▶ TASK PROMPT
The lines needed are those below that contain the word "pink"; copy each one.

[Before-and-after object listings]
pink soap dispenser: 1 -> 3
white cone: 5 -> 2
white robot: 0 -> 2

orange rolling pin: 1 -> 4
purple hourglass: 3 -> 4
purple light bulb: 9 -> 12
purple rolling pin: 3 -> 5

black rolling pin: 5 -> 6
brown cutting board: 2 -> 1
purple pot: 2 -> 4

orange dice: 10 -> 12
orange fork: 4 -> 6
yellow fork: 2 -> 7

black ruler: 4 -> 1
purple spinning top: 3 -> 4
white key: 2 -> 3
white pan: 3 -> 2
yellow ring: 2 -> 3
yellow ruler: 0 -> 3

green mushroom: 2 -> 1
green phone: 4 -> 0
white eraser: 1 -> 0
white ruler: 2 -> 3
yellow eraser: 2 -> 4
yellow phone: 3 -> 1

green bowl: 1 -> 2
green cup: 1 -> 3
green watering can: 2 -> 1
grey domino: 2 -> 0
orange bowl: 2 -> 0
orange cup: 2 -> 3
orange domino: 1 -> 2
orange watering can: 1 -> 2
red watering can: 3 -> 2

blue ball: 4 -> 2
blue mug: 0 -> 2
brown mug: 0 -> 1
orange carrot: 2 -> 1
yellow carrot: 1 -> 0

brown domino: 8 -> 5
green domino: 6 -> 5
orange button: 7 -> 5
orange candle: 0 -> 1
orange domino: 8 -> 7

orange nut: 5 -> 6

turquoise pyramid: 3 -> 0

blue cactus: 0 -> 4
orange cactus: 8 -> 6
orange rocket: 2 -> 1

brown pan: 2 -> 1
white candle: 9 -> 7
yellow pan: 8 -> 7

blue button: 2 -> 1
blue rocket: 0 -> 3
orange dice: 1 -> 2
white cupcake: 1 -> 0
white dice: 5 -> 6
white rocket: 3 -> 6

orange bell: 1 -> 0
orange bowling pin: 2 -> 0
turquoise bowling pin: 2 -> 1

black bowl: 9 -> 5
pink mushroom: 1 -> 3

▶ EXERCISE RESULT
pink soap dispenser: 1 -> 3
pink mushroom: 1 -> 3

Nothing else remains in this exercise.